Records excerpted from a collection:
_ _ _

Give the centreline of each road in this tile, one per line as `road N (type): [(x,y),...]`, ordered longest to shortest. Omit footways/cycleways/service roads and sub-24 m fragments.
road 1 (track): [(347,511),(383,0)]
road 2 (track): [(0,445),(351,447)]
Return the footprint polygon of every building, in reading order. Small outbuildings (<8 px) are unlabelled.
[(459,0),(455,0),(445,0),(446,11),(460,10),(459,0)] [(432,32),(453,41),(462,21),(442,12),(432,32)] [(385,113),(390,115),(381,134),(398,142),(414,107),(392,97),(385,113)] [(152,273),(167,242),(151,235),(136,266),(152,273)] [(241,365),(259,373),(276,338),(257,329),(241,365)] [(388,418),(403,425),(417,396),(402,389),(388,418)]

_ _ _

- **THE EXERCISE**
Write out all the records again, swapping "footprint" for "outline" and leaving everything else unchanged.

- **CORRECT RESULT**
Give the centreline of each road in this tile, one per line as `road N (type): [(x,y),...]`, ordered longest to shortest. Omit footways/cycleways/service roads and sub-24 m fragments.
road 1 (track): [(347,511),(383,0)]
road 2 (track): [(0,445),(351,447)]
Return the outline polygon of every building, in reading order. Small outbuildings (<8 px) are unlabelled.
[(459,0),(455,0),(445,0),(446,11),(460,10),(459,0)] [(432,32),(453,41),(462,21),(442,12),(432,32)] [(385,113),(390,115),(381,134),(398,142),(414,107),(392,97),(385,113)] [(152,273),(167,242),(151,235),(136,266),(152,273)] [(241,365),(259,373),(276,338),(257,329),(241,365)] [(388,418),(403,425),(417,396),(402,389),(388,418)]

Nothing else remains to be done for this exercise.